Some records:
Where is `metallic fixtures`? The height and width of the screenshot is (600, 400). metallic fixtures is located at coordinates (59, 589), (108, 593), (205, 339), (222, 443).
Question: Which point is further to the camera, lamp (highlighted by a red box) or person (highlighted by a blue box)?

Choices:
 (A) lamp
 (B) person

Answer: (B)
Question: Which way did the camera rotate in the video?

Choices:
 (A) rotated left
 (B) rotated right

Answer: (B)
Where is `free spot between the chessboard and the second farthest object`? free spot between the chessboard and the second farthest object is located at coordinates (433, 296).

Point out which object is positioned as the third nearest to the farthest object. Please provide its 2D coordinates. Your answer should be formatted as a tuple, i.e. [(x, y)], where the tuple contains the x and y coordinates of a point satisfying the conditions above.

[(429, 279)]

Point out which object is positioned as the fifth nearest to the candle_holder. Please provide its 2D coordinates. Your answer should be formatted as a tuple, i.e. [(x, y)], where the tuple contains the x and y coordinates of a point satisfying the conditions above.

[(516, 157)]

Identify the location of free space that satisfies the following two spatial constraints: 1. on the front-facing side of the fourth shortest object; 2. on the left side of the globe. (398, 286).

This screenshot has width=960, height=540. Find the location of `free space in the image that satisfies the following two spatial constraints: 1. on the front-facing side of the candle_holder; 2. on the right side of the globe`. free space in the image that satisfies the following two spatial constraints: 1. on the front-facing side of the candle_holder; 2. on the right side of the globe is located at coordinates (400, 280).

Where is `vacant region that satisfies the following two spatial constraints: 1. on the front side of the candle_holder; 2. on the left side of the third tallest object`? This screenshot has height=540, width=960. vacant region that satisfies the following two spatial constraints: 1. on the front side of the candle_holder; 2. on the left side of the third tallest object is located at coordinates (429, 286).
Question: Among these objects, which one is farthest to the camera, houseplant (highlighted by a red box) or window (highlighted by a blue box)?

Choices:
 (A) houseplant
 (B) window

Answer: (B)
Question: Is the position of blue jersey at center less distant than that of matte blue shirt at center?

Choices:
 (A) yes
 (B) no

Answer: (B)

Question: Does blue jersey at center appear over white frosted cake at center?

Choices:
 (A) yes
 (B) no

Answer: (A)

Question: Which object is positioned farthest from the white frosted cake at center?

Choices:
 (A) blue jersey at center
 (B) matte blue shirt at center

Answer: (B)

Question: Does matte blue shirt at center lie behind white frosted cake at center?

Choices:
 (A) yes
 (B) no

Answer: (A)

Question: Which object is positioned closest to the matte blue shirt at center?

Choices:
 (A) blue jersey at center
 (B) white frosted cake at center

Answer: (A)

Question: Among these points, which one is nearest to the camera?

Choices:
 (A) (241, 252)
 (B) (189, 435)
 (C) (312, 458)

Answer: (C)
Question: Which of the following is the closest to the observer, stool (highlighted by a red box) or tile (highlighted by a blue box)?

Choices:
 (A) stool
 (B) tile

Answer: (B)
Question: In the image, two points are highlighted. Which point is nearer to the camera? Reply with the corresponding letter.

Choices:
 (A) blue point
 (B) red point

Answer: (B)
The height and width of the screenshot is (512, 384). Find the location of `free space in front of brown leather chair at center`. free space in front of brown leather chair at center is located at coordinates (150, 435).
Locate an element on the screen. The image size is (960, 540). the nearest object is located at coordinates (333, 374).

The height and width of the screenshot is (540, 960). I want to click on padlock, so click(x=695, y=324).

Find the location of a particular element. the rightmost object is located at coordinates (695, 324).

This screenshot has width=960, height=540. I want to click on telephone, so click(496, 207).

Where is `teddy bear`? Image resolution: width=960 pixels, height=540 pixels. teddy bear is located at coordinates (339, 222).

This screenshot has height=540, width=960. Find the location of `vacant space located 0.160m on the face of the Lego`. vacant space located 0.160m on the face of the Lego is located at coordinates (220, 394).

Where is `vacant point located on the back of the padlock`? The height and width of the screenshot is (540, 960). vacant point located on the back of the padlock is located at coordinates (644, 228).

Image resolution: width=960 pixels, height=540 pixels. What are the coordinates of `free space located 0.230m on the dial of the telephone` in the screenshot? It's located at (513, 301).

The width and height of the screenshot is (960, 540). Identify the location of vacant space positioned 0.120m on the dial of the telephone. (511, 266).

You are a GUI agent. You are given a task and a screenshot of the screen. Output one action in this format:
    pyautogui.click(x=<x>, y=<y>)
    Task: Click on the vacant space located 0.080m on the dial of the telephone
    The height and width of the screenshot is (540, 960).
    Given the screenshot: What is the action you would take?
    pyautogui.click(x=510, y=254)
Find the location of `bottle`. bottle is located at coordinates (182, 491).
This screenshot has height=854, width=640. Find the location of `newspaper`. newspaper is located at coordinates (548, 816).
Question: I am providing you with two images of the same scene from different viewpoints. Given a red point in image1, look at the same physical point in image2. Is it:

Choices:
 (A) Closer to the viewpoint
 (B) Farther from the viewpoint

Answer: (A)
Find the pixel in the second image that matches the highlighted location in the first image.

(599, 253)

YOUR INSTRUCTIONS: Copy out all the lines in these items word for word.

RESPONSE TO THIS EXERCISE:
Where is `metallic fixtures`? The height and width of the screenshot is (600, 400). metallic fixtures is located at coordinates (59, 589), (108, 593), (205, 339), (222, 443).
Question: Which point is further to the camera, lamp (highlighted by a red box) or person (highlighted by a blue box)?

Choices:
 (A) lamp
 (B) person

Answer: (B)
Question: Which way did the camera rotate in the video?

Choices:
 (A) rotated left
 (B) rotated right

Answer: (B)
Where is `free spot between the chessboard and the second farthest object`? free spot between the chessboard and the second farthest object is located at coordinates (433, 296).

Point out which object is positioned as the third nearest to the farthest object. Please provide its 2D coordinates. Your answer should be formatted as a tuple, i.e. [(x, y)], where the tuple contains the x and y coordinates of a point satisfying the conditions above.

[(429, 279)]

Point out which object is positioned as the fifth nearest to the candle_holder. Please provide its 2D coordinates. Your answer should be formatted as a tuple, i.e. [(x, y)], where the tuple contains the x and y coordinates of a point satisfying the conditions above.

[(516, 157)]

Identify the location of free space that satisfies the following two spatial constraints: 1. on the front-facing side of the fourth shortest object; 2. on the left side of the globe. (398, 286).

This screenshot has width=960, height=540. Find the location of `free space in the image that satisfies the following two spatial constraints: 1. on the front-facing side of the candle_holder; 2. on the right side of the globe`. free space in the image that satisfies the following two spatial constraints: 1. on the front-facing side of the candle_holder; 2. on the right side of the globe is located at coordinates (400, 280).

Where is `vacant region that satisfies the following two spatial constraints: 1. on the front side of the candle_holder; 2. on the left side of the third tallest object`? This screenshot has height=540, width=960. vacant region that satisfies the following two spatial constraints: 1. on the front side of the candle_holder; 2. on the left side of the third tallest object is located at coordinates (429, 286).
Question: Among these objects, which one is farthest to the camera, houseplant (highlighted by a red box) or window (highlighted by a blue box)?

Choices:
 (A) houseplant
 (B) window

Answer: (B)
Question: Is the position of blue jersey at center less distant than that of matte blue shirt at center?

Choices:
 (A) yes
 (B) no

Answer: (B)

Question: Does blue jersey at center appear over white frosted cake at center?

Choices:
 (A) yes
 (B) no

Answer: (A)

Question: Which object is positioned farthest from the white frosted cake at center?

Choices:
 (A) blue jersey at center
 (B) matte blue shirt at center

Answer: (B)

Question: Does matte blue shirt at center lie behind white frosted cake at center?

Choices:
 (A) yes
 (B) no

Answer: (A)

Question: Which object is positioned closest to the matte blue shirt at center?

Choices:
 (A) blue jersey at center
 (B) white frosted cake at center

Answer: (A)

Question: Among these points, which one is nearest to the camera?

Choices:
 (A) (241, 252)
 (B) (189, 435)
 (C) (312, 458)

Answer: (C)
Question: Which of the following is the closest to the observer, stool (highlighted by a red box) or tile (highlighted by a blue box)?

Choices:
 (A) stool
 (B) tile

Answer: (B)
Question: In the image, two points are highlighted. Which point is nearer to the camera? Reply with the corresponding letter.

Choices:
 (A) blue point
 (B) red point

Answer: (B)
The height and width of the screenshot is (512, 384). Find the location of `free space in front of brown leather chair at center`. free space in front of brown leather chair at center is located at coordinates (150, 435).
Locate an element on the screen. The image size is (960, 540). the nearest object is located at coordinates (333, 374).

The height and width of the screenshot is (540, 960). I want to click on padlock, so click(x=695, y=324).

Find the location of a particular element. the rightmost object is located at coordinates (695, 324).

This screenshot has width=960, height=540. I want to click on telephone, so click(496, 207).

Where is `teddy bear`? Image resolution: width=960 pixels, height=540 pixels. teddy bear is located at coordinates (339, 222).

This screenshot has height=540, width=960. Find the location of `vacant space located 0.160m on the face of the Lego`. vacant space located 0.160m on the face of the Lego is located at coordinates (220, 394).

Where is `vacant point located on the back of the padlock`? The height and width of the screenshot is (540, 960). vacant point located on the back of the padlock is located at coordinates (644, 228).

Image resolution: width=960 pixels, height=540 pixels. What are the coordinates of `free space located 0.230m on the dial of the telephone` in the screenshot? It's located at (513, 301).

The width and height of the screenshot is (960, 540). Identify the location of vacant space positioned 0.120m on the dial of the telephone. (511, 266).

You are a GUI agent. You are given a task and a screenshot of the screen. Output one action in this format:
    pyautogui.click(x=<x>, y=<y>)
    Task: Click on the vacant space located 0.080m on the dial of the telephone
    The height and width of the screenshot is (540, 960).
    Given the screenshot: What is the action you would take?
    pyautogui.click(x=510, y=254)
Find the location of `bottle`. bottle is located at coordinates (182, 491).
This screenshot has height=854, width=640. Find the location of `newspaper`. newspaper is located at coordinates (548, 816).
Question: I am providing you with two images of the same scene from different viewpoints. Given a red point in image1, look at the same physical point in image2. Is it:

Choices:
 (A) Closer to the viewpoint
 (B) Farther from the viewpoint

Answer: (A)
Find the pixel in the second image that matches the highlighted location in the first image.

(599, 253)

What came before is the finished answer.